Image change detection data
_ _ _ _ _

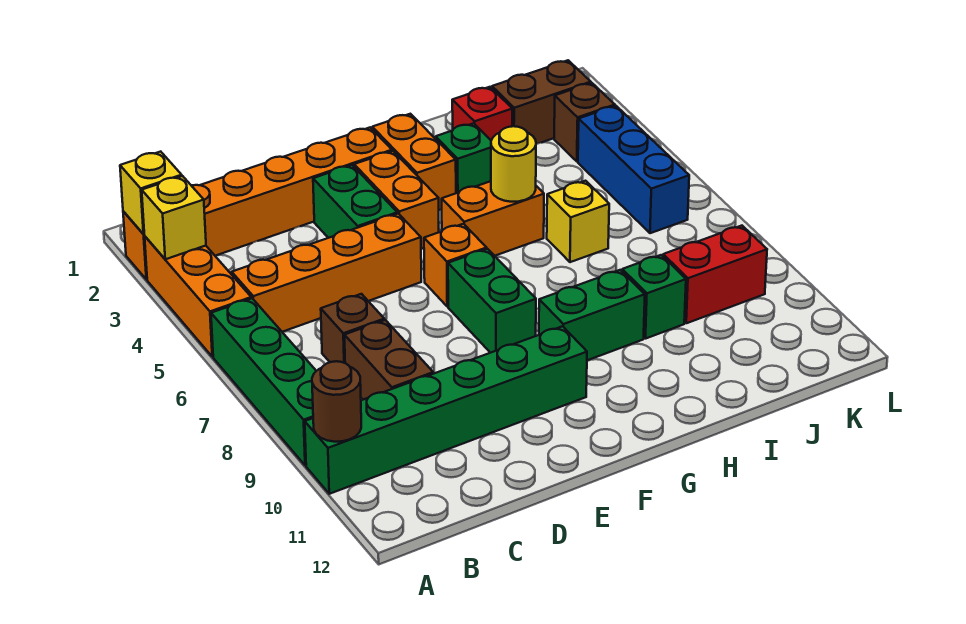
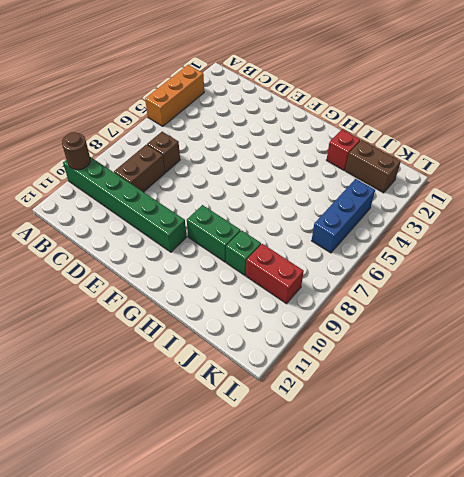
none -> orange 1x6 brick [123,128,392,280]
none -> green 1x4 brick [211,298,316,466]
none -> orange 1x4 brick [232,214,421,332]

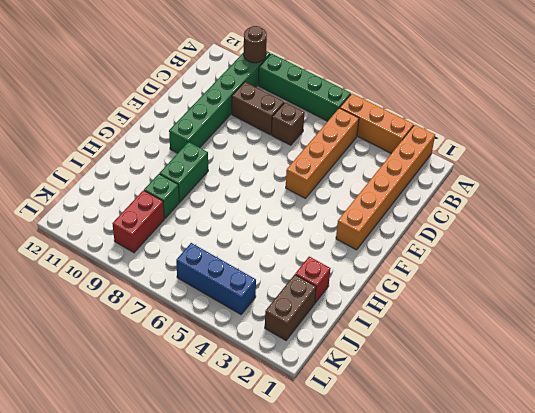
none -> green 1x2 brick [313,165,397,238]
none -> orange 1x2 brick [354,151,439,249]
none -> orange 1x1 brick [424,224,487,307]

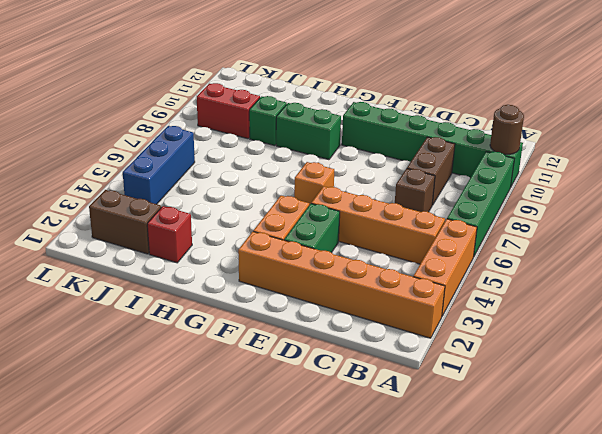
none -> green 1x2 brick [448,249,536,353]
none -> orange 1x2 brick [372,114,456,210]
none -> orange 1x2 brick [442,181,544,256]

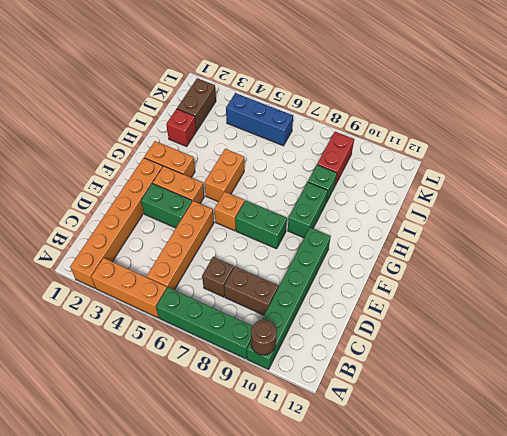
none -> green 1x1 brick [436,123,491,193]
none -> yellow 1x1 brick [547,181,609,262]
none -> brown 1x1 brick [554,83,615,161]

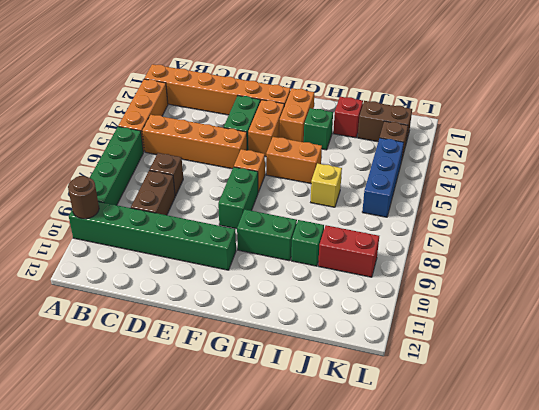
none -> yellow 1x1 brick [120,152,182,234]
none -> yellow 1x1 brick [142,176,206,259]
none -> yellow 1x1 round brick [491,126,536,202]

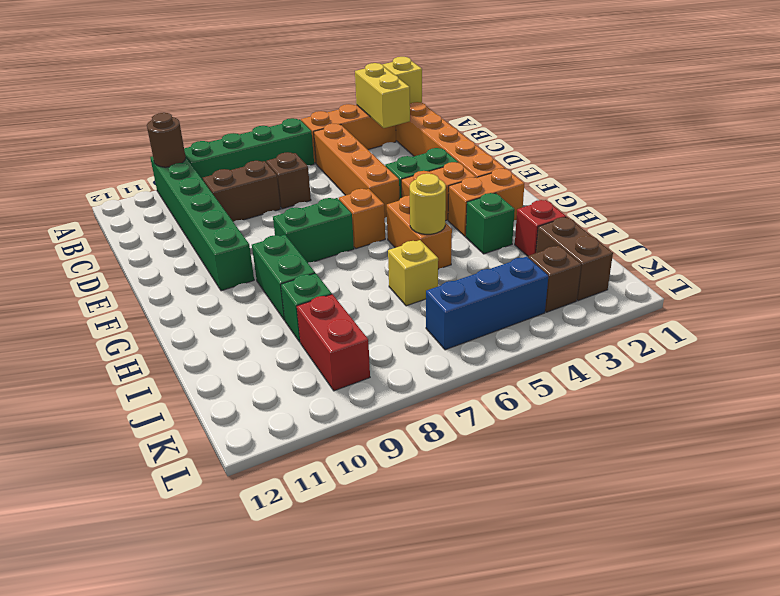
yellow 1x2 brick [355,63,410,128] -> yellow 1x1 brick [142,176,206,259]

_ _ _ _ _

PROBLEM DETAILS
Say the number of data lines holding "orange", without any other words.

THE COMPLETED TASK
6